● WHAT THIS TASK INVOLVES
Below is a listing; print exactly its lines from the one containing "camera: 105 degrees left, 5 degrees down" down to the one containing "camera: 20 degrees right, 10 degrees up", both inclusive, with every picture left out.

● DATA SECTION
Segment Open
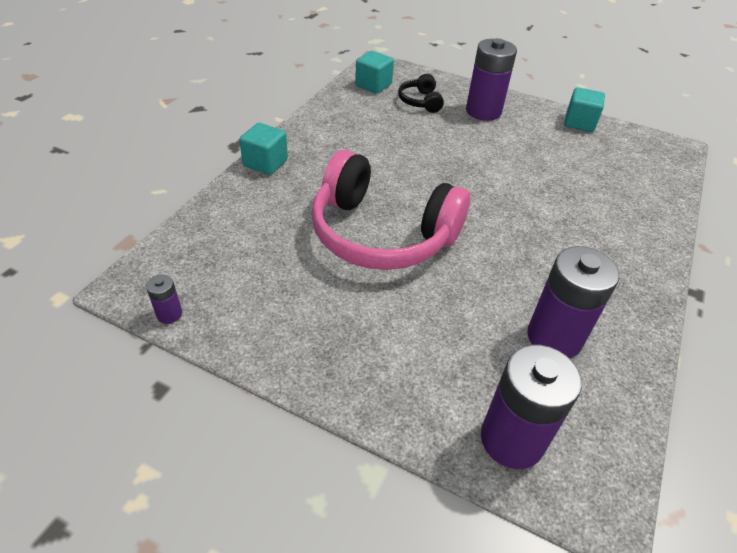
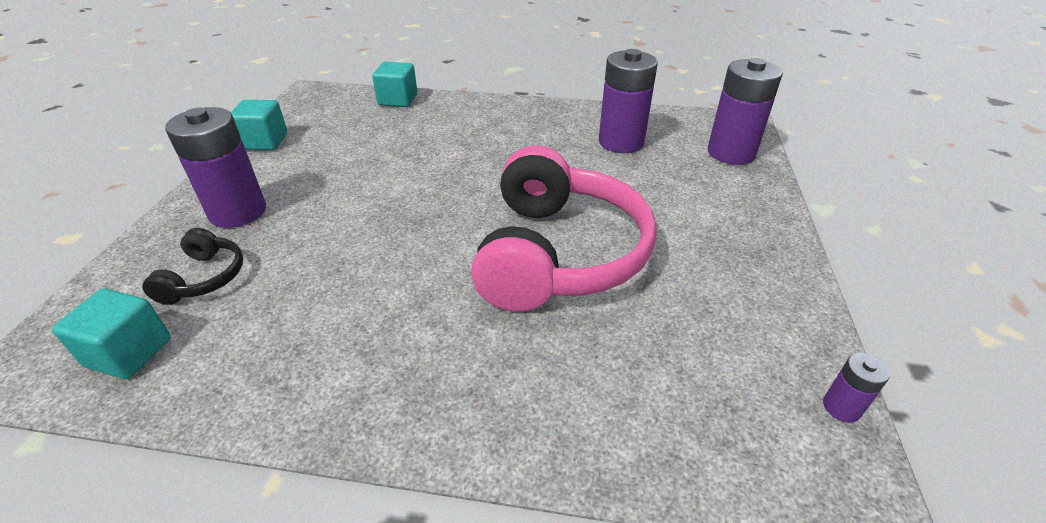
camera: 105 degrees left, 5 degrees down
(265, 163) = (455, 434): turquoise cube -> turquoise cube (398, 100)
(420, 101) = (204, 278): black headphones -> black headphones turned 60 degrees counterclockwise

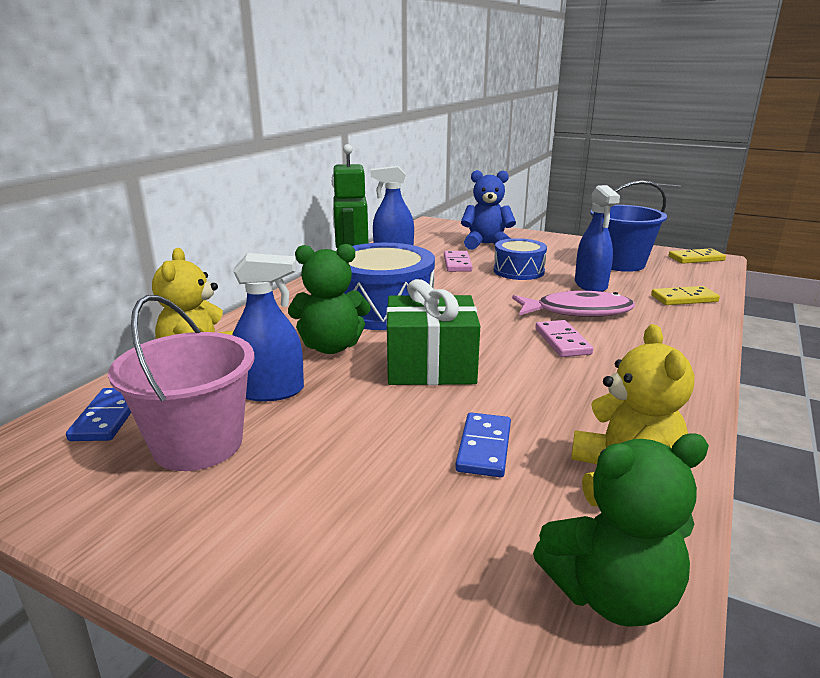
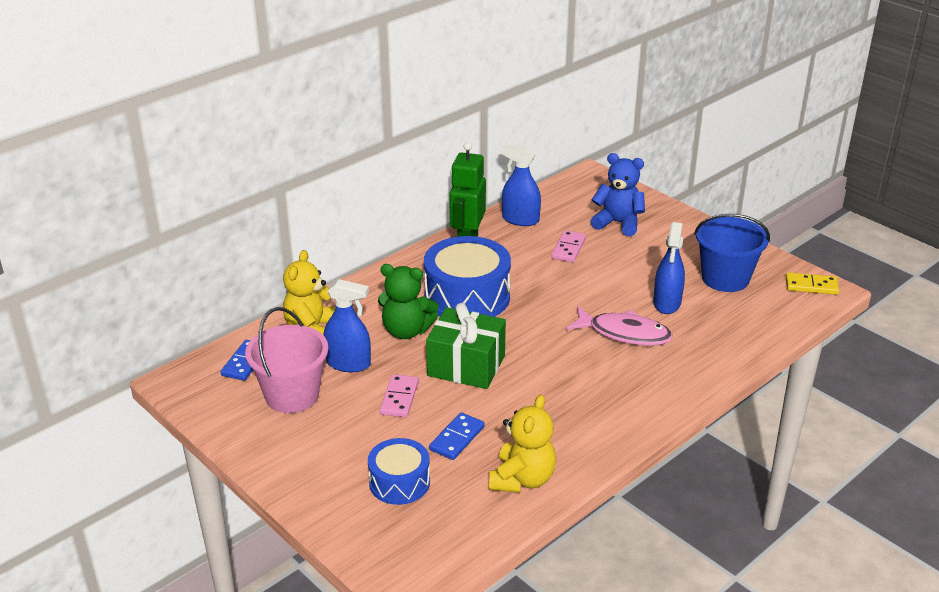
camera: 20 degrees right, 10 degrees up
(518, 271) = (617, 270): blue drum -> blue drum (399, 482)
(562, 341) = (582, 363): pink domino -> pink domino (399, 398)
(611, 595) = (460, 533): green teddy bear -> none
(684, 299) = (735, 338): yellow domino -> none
Segment Closed
Segment Open
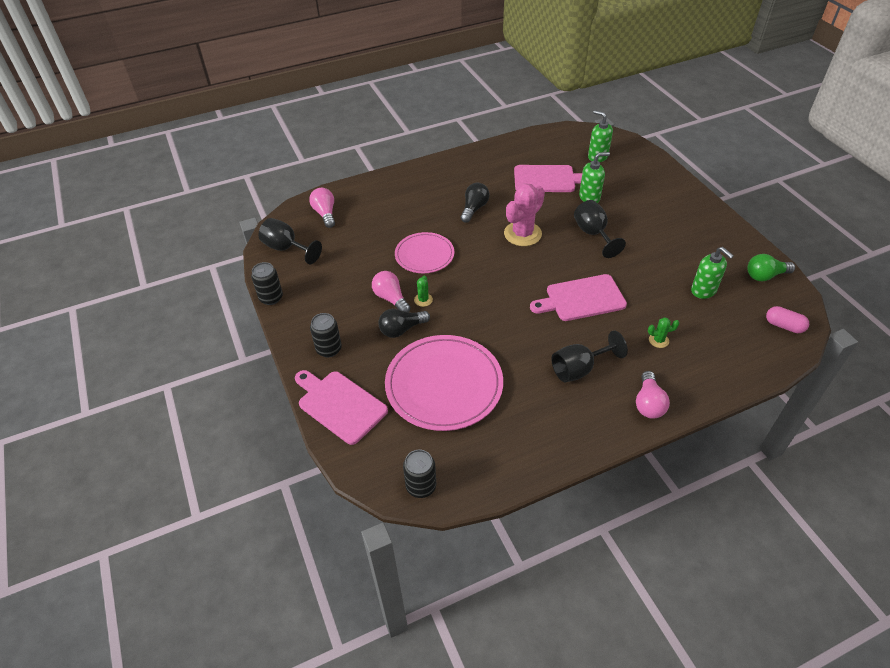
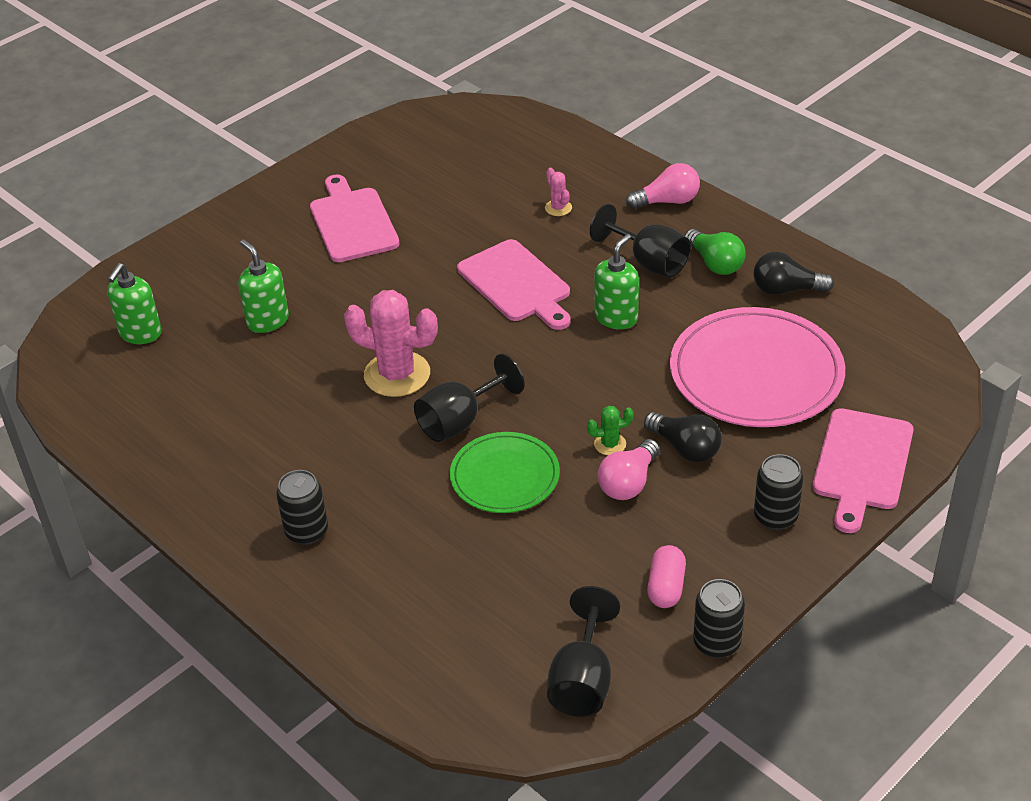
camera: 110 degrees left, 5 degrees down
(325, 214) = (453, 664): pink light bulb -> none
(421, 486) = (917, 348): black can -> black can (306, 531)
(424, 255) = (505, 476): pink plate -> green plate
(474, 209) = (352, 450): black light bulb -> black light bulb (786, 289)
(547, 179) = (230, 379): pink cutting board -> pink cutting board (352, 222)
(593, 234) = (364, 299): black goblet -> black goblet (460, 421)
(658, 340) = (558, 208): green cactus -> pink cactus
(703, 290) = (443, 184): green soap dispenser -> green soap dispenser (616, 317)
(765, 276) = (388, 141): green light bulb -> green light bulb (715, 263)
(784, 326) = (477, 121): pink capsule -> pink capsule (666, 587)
Segment Closed
Segment Open
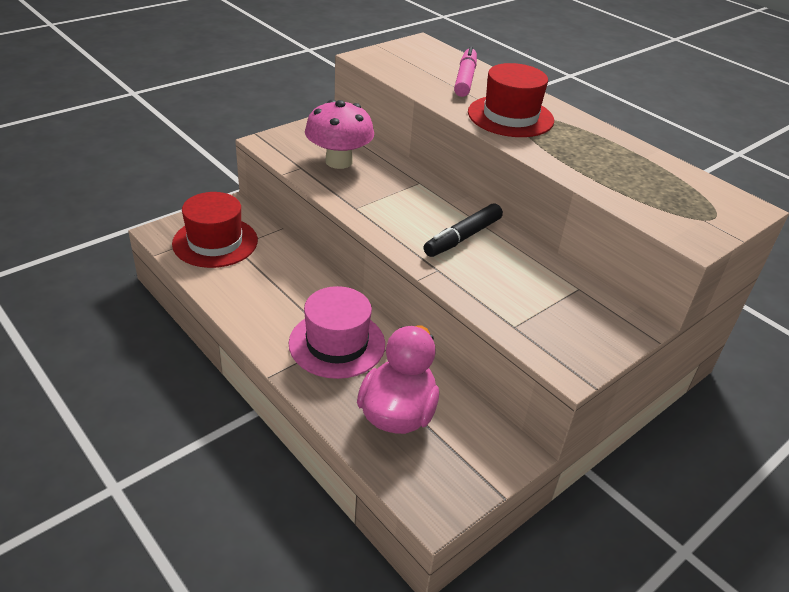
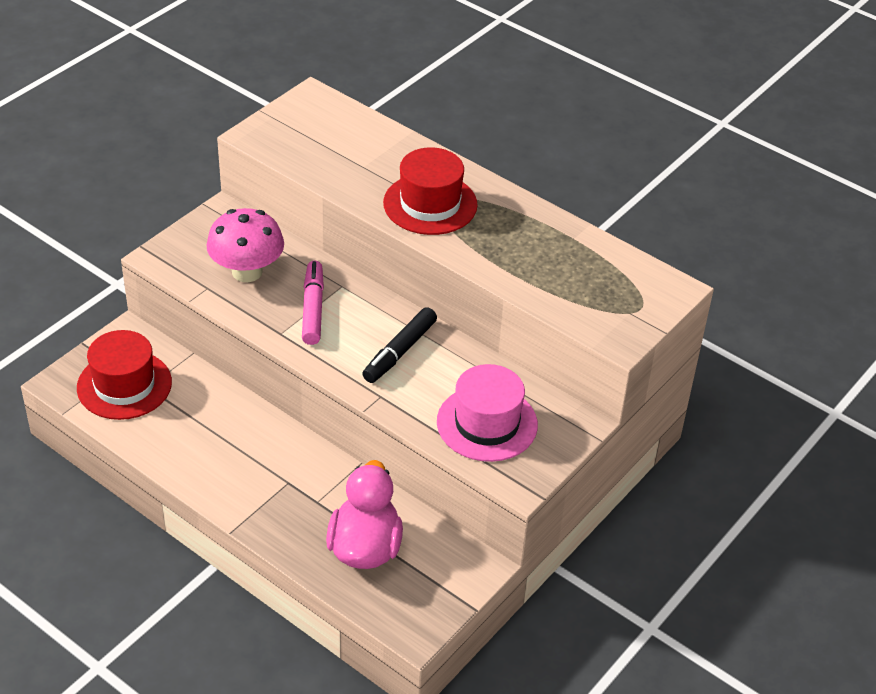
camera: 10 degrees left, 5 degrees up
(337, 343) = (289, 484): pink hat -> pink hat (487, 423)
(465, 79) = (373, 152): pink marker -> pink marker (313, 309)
Segment Closed
● YOUR RESPONSE
camera: 105 degrees left, 5 degrees down
(265, 163) = (455, 434): turquoise cube -> turquoise cube (398, 100)
(420, 101) = (204, 278): black headphones -> black headphones turned 60 degrees counterclockwise

camera: 20 degrees right, 10 degrees up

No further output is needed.